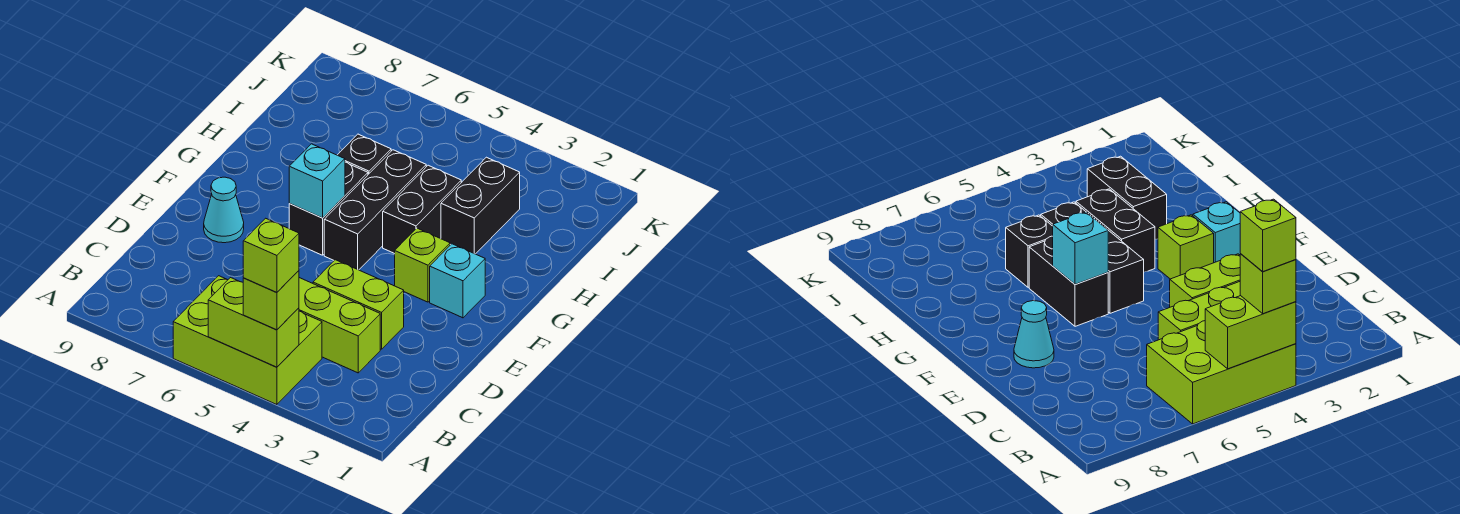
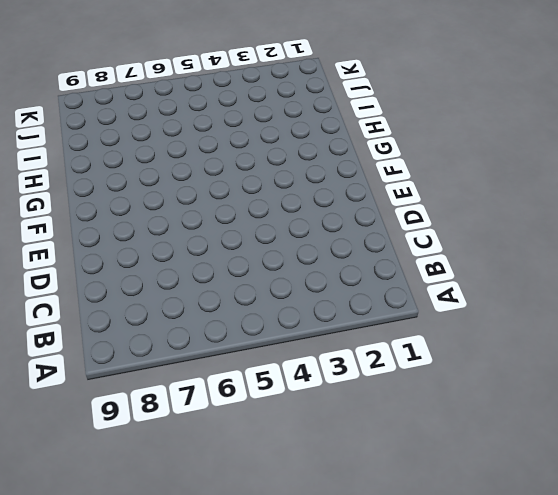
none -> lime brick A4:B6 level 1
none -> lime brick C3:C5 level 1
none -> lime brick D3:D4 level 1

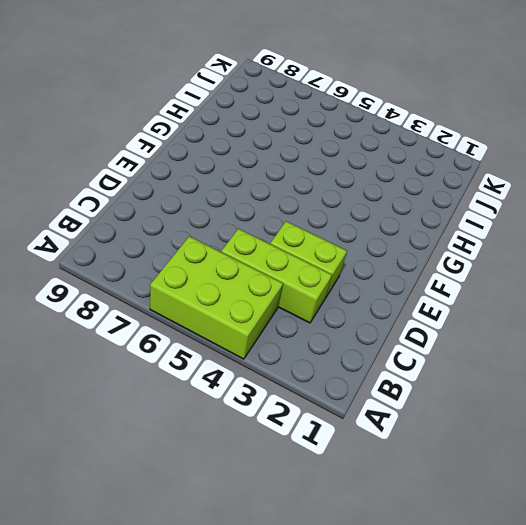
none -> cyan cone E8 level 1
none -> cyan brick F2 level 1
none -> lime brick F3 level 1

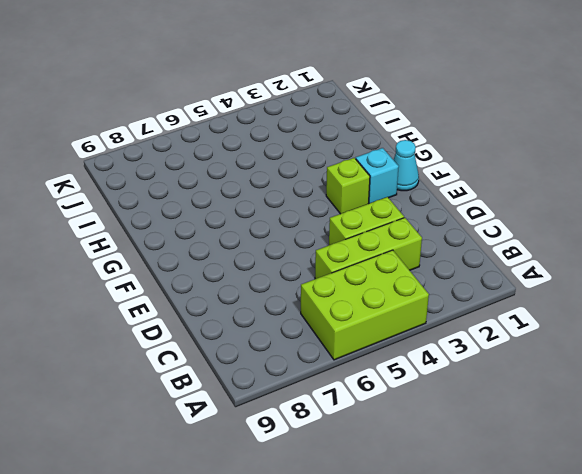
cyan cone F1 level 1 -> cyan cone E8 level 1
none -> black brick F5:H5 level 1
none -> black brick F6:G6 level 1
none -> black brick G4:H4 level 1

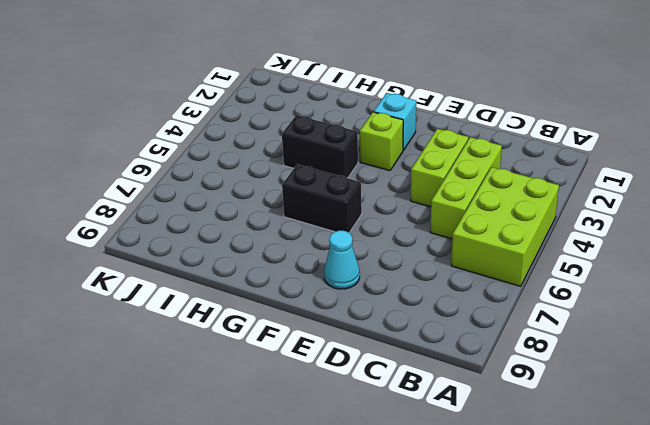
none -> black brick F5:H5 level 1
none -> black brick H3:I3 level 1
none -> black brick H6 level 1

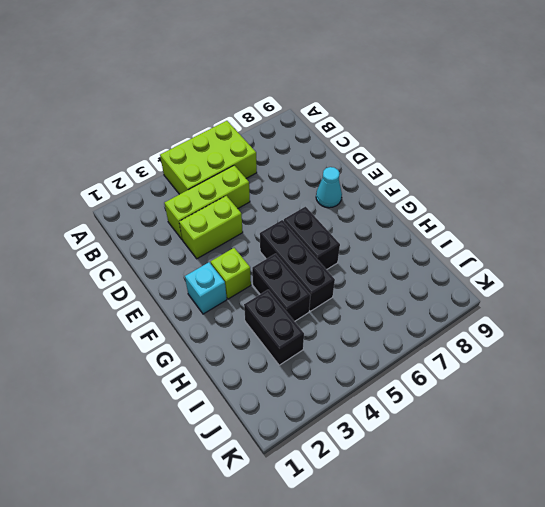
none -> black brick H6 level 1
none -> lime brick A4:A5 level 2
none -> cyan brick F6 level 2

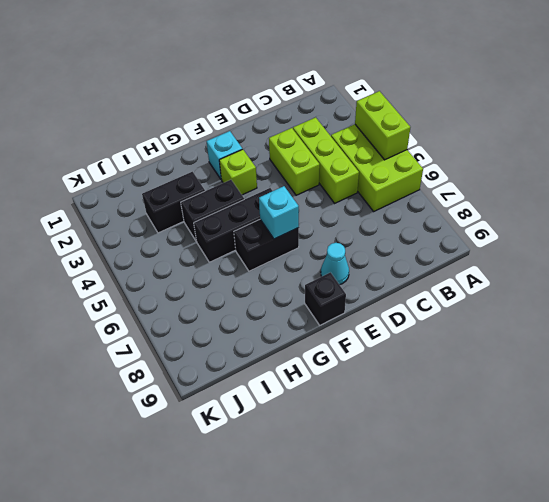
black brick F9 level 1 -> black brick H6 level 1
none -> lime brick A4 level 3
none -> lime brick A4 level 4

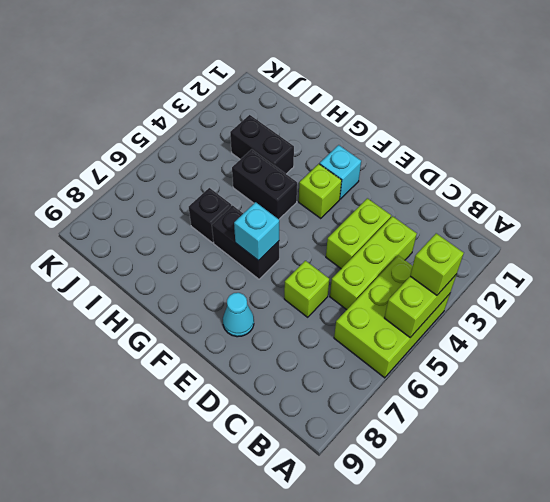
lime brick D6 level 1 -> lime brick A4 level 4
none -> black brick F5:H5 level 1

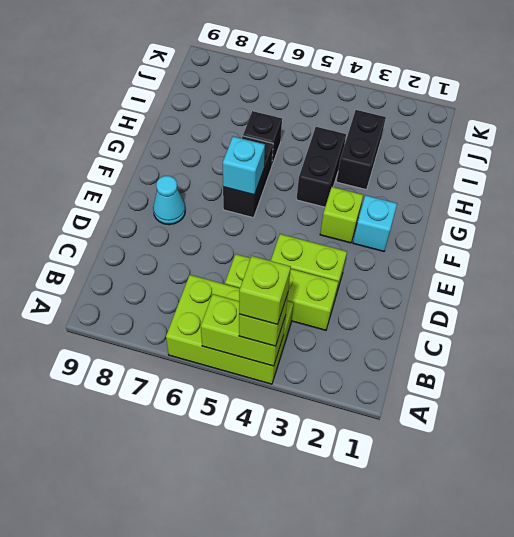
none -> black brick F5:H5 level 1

───

**What you will do**
Take the lines from the one holding "black brick F9" through the last line of the data above and copy them exactly, both ends included, omitting all pictures.

**Answer**
black brick F9 level 1 -> black brick H6 level 1
none -> lime brick A4 level 3
none -> lime brick A4 level 4

lime brick D6 level 1 -> lime brick A4 level 4
none -> black brick F5:H5 level 1

none -> black brick F5:H5 level 1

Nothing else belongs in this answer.